[Colored object listings]
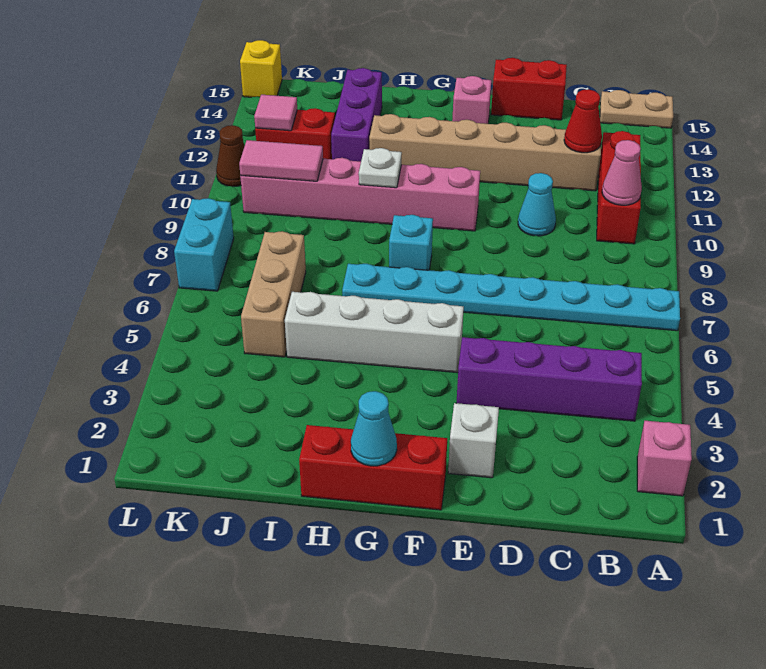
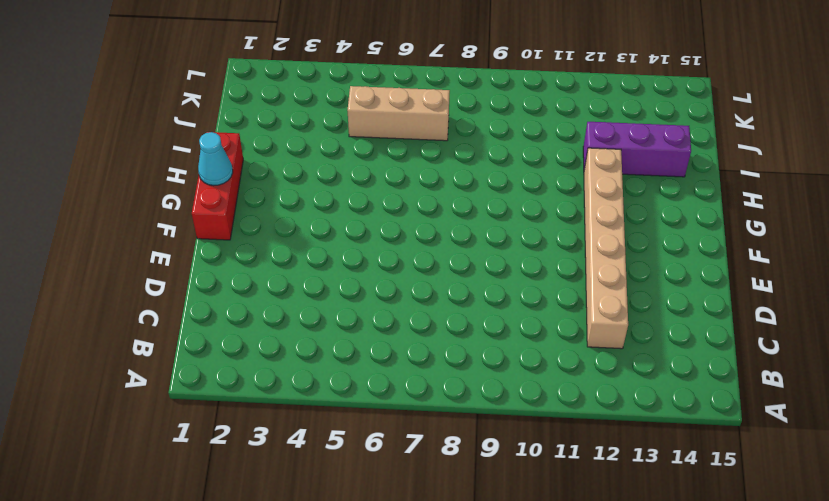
none -> pink brick A2 level 1
none -> cyan plate A7:H7 level 1
none -> tan plate A15:B15 level 1

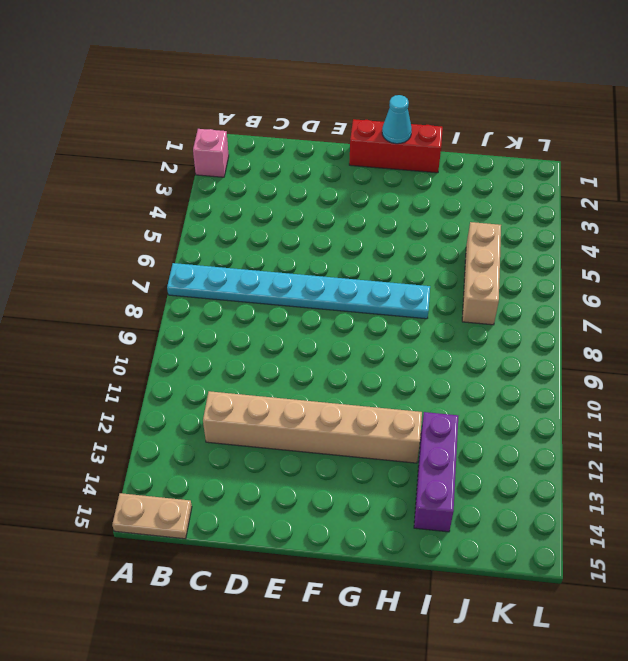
none -> purple brick B4:E4 level 1
none -> red brick B10:B12 level 1
none -> cyan cone D10 level 1

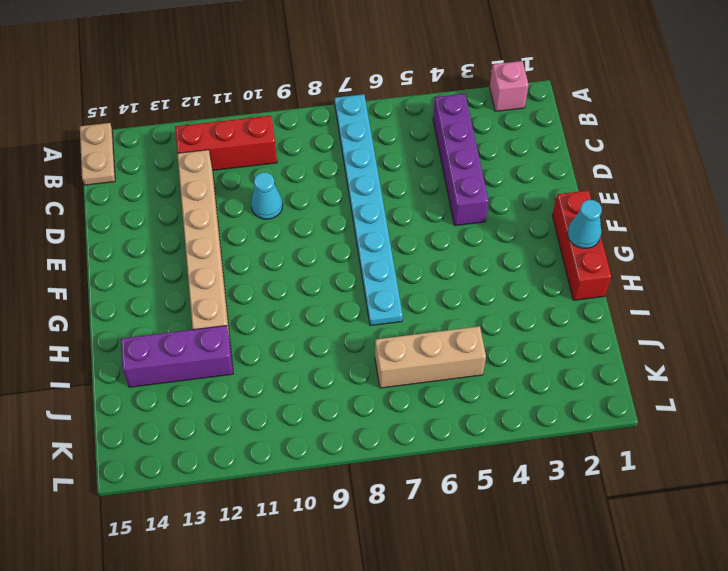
none -> red brick D15:E15 level 1
none -> white brick E2 level 1
none -> white brick F5:I5 level 1

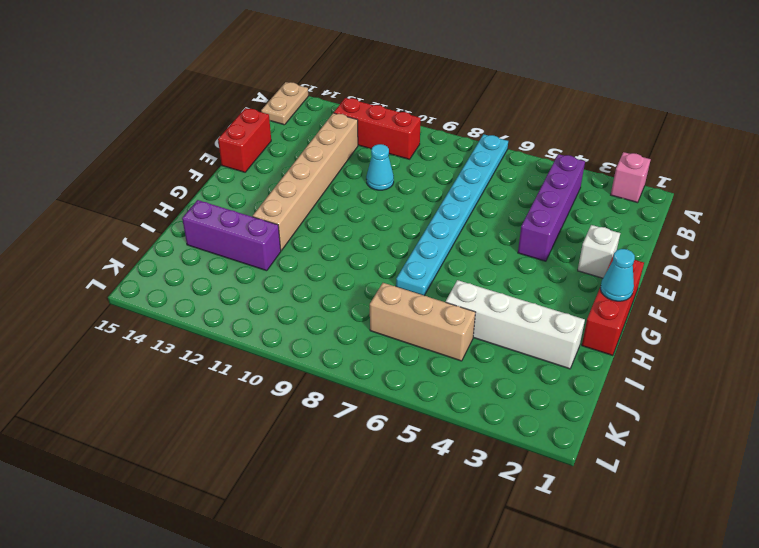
white brick I2:I5 level 1 -> white brick F5:I5 level 1
none -> pink brick F10:K10 level 1
none -> pink brick F14 level 1
none -> cyan brick G8 level 1

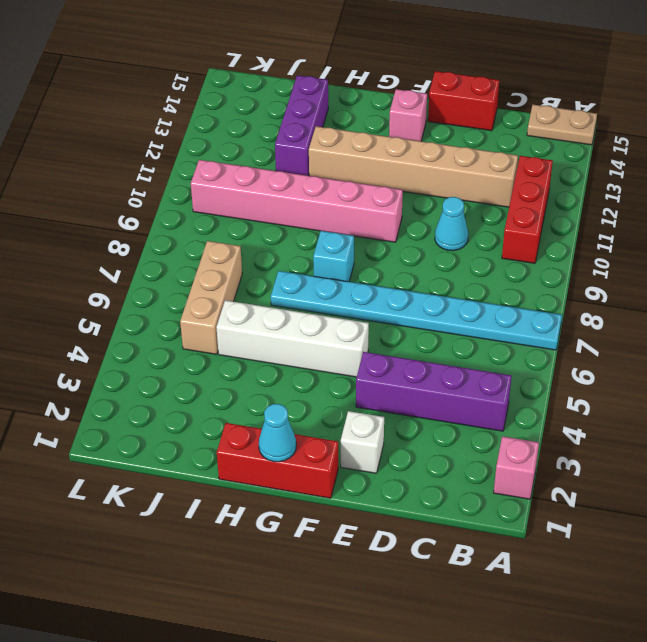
none -> red brick J12:K12 level 1
none -> cyan brick L7:L8 level 1
none -> brown cone L11 level 1

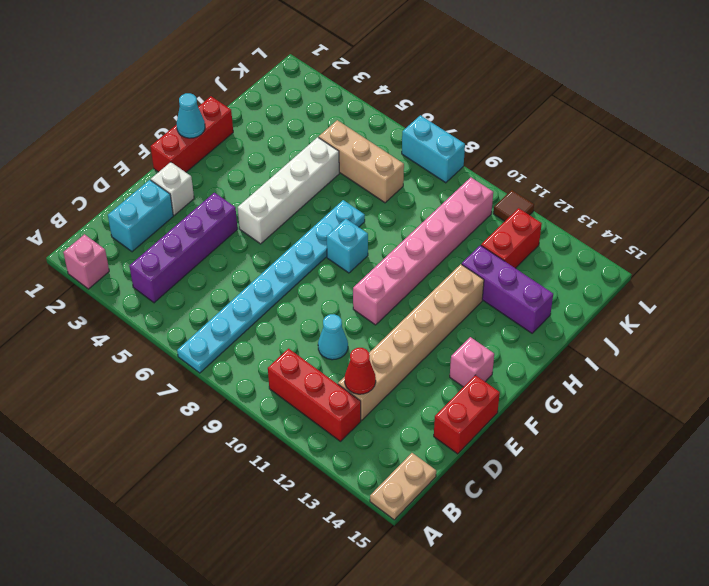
cyan brick C2:D2 level 1 -> none
brown tile L11 level 1 -> brown cone L11 level 1
none -> yellow brick L15 level 1
none -> pink cone B10 level 2
none -> white plate H10 level 2

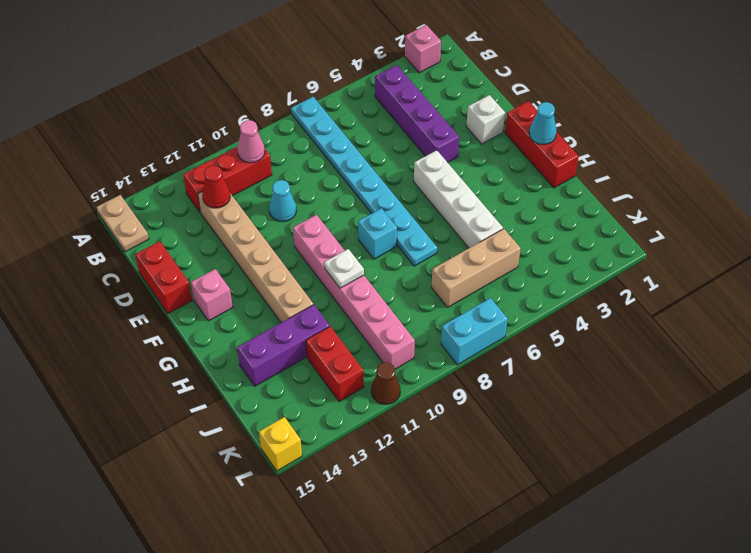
none -> pink tile J10:K10 level 2
none -> pink tile K12 level 2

| Aim of the exercise |
Retype exactly, please, the span from the line holding "none -> red brick J12:K12 level 1" through the closing line of the data, both ends included, without the pictures.

| Your response |
none -> red brick J12:K12 level 1
none -> cyan brick L7:L8 level 1
none -> brown cone L11 level 1

cyan brick C2:D2 level 1 -> none
brown tile L11 level 1 -> brown cone L11 level 1
none -> yellow brick L15 level 1
none -> pink cone B10 level 2
none -> white plate H10 level 2

none -> pink tile J10:K10 level 2
none -> pink tile K12 level 2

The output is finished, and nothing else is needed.